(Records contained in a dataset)

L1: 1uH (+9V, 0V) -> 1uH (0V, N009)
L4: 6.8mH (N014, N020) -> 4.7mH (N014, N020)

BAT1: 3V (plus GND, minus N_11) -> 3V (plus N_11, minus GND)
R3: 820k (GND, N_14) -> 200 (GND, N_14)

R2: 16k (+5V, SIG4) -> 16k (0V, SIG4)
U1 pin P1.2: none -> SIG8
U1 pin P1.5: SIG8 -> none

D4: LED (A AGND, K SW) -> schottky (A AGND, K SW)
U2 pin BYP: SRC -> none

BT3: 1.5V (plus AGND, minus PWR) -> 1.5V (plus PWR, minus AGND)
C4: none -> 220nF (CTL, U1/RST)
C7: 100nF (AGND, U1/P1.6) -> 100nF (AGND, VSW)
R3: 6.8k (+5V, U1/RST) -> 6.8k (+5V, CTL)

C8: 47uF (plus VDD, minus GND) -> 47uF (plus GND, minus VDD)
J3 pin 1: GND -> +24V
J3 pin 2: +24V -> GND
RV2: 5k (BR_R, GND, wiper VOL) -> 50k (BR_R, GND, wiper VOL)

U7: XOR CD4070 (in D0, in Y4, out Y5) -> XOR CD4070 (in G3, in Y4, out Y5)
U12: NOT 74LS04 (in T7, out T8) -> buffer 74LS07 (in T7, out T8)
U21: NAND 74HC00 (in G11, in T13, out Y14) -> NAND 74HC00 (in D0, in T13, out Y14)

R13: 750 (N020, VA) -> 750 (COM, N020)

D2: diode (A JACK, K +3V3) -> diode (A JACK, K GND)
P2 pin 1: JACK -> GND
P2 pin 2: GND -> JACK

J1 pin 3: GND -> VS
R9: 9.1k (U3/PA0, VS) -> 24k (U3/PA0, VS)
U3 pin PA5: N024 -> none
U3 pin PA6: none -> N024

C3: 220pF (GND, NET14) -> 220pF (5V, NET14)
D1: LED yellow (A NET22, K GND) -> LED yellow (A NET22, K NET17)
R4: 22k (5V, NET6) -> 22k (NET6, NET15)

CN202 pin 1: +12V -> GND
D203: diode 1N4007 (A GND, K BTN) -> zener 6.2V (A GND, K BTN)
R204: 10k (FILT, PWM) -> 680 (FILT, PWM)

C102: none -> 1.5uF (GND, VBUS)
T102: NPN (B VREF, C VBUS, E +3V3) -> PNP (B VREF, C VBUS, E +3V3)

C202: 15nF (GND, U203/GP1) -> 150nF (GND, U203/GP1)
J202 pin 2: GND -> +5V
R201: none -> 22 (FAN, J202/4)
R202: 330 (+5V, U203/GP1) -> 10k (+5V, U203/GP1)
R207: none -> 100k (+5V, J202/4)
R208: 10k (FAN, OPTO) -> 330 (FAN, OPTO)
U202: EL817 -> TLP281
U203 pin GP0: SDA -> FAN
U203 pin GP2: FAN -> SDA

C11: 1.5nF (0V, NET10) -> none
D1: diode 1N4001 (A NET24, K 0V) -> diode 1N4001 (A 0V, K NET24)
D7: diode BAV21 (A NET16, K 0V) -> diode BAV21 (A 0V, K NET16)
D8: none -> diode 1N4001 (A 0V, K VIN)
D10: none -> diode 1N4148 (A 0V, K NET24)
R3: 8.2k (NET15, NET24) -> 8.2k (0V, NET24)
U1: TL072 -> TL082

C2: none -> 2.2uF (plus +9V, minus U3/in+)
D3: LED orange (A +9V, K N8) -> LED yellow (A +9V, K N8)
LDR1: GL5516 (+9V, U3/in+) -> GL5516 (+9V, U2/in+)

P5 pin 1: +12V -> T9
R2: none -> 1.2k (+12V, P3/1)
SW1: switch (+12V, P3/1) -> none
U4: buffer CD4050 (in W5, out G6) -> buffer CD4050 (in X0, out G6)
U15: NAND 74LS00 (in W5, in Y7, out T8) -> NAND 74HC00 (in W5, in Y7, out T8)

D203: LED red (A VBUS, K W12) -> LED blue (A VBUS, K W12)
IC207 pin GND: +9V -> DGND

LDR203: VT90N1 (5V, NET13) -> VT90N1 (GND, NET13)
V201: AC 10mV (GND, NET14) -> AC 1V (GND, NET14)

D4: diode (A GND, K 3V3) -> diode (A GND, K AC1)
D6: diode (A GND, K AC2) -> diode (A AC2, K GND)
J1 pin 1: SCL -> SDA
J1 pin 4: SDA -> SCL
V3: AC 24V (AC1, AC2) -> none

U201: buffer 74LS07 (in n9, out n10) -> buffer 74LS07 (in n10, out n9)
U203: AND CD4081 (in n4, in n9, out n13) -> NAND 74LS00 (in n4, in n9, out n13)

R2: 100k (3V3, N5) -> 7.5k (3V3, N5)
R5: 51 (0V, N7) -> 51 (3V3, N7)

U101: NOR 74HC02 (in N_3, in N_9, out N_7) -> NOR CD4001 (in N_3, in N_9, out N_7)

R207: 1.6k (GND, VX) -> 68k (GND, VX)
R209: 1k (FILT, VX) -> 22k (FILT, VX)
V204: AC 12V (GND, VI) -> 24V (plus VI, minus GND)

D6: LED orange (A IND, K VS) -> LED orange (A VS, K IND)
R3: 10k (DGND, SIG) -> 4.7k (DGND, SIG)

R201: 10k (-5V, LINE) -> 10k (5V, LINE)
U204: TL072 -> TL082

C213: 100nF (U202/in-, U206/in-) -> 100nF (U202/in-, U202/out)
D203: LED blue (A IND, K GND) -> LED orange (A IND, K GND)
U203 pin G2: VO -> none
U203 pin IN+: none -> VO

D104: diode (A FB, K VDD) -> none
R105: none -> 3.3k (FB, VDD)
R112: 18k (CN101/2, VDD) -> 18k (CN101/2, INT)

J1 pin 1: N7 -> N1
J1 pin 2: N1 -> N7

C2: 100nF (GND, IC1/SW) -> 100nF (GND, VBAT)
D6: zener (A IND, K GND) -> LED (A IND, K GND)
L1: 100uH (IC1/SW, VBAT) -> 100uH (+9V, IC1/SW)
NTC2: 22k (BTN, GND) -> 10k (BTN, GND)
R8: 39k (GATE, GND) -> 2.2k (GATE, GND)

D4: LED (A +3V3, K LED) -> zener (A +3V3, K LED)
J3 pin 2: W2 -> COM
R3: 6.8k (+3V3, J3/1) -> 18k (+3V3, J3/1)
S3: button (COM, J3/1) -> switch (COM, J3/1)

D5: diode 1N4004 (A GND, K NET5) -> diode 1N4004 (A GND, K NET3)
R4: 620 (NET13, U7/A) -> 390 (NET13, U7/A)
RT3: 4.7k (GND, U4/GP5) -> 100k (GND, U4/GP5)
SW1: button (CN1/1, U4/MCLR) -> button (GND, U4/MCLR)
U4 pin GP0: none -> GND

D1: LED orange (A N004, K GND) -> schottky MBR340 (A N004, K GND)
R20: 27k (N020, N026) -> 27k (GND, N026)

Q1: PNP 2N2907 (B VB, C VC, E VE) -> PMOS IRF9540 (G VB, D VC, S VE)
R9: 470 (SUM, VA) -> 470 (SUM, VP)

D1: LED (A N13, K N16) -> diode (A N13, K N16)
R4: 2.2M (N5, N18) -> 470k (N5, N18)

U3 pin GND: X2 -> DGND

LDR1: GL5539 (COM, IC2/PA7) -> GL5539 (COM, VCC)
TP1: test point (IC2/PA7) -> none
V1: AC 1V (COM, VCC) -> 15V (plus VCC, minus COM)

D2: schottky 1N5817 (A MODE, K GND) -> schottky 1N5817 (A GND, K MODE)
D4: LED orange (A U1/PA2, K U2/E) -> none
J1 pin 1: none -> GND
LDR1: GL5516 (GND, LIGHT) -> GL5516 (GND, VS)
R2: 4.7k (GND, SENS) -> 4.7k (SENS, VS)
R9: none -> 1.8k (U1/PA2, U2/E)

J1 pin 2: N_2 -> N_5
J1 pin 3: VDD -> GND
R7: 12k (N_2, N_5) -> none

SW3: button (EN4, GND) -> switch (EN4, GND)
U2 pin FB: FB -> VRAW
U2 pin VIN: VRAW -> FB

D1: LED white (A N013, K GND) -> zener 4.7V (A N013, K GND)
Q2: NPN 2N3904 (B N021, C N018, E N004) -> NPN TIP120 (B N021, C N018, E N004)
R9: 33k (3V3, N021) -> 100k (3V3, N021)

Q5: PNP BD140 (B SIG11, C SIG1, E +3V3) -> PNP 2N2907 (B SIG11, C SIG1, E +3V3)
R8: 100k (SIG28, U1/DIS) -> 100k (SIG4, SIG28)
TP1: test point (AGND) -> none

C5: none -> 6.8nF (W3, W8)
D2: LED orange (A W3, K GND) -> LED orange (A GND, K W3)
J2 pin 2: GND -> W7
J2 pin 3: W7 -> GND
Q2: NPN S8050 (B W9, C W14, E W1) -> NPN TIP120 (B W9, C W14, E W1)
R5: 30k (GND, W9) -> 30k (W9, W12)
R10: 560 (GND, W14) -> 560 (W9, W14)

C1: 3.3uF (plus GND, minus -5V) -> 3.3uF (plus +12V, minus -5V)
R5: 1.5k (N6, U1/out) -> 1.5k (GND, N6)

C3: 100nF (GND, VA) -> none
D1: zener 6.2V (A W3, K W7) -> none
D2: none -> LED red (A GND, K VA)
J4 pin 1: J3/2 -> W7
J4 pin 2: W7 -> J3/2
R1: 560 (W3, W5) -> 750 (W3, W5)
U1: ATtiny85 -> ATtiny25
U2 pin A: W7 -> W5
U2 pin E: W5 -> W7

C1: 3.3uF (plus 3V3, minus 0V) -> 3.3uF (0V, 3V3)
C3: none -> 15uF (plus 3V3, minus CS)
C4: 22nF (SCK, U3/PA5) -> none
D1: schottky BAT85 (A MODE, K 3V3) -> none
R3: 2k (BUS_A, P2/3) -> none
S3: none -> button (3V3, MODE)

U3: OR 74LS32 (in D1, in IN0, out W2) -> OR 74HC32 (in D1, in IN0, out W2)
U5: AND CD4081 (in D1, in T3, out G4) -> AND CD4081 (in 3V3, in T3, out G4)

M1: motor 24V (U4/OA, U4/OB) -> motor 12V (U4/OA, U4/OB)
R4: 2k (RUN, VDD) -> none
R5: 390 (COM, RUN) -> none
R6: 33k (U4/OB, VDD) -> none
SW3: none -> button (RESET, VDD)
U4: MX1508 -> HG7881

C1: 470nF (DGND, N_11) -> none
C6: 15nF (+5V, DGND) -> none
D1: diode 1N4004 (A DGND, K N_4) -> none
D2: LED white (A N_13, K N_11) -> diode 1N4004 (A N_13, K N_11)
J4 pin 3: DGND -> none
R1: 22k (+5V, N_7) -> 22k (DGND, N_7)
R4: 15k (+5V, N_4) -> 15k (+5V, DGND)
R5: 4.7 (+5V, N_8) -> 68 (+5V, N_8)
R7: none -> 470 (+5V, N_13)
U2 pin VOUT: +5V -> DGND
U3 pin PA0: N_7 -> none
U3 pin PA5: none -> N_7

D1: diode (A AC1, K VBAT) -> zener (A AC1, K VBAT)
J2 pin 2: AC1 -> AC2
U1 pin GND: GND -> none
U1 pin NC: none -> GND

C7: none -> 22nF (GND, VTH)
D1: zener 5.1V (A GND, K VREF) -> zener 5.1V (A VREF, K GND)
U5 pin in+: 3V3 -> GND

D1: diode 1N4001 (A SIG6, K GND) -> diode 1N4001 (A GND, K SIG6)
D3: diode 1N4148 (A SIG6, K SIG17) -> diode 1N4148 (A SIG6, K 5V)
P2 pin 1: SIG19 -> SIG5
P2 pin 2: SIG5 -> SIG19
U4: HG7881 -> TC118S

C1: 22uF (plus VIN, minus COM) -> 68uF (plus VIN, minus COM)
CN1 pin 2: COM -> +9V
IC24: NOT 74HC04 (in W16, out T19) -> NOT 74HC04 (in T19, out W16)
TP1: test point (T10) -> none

PROBLEM REQUIREMENTS:
Both end lines included, restate word for word the lines above from the line with "R4: 620 (NET13, U7/A) -> 390 (NET13, U7/A)" to the line with "R7: 12k (N_2, N_5) -> none", and nothing else.

ANSWER FOR THE TASK:
R4: 620 (NET13, U7/A) -> 390 (NET13, U7/A)
RT3: 4.7k (GND, U4/GP5) -> 100k (GND, U4/GP5)
SW1: button (CN1/1, U4/MCLR) -> button (GND, U4/MCLR)
U4 pin GP0: none -> GND

D1: LED orange (A N004, K GND) -> schottky MBR340 (A N004, K GND)
R20: 27k (N020, N026) -> 27k (GND, N026)

Q1: PNP 2N2907 (B VB, C VC, E VE) -> PMOS IRF9540 (G VB, D VC, S VE)
R9: 470 (SUM, VA) -> 470 (SUM, VP)

D1: LED (A N13, K N16) -> diode (A N13, K N16)
R4: 2.2M (N5, N18) -> 470k (N5, N18)

U3 pin GND: X2 -> DGND

LDR1: GL5539 (COM, IC2/PA7) -> GL5539 (COM, VCC)
TP1: test point (IC2/PA7) -> none
V1: AC 1V (COM, VCC) -> 15V (plus VCC, minus COM)

D2: schottky 1N5817 (A MODE, K GND) -> schottky 1N5817 (A GND, K MODE)
D4: LED orange (A U1/PA2, K U2/E) -> none
J1 pin 1: none -> GND
LDR1: GL5516 (GND, LIGHT) -> GL5516 (GND, VS)
R2: 4.7k (GND, SENS) -> 4.7k (SENS, VS)
R9: none -> 1.8k (U1/PA2, U2/E)

J1 pin 2: N_2 -> N_5
J1 pin 3: VDD -> GND
R7: 12k (N_2, N_5) -> none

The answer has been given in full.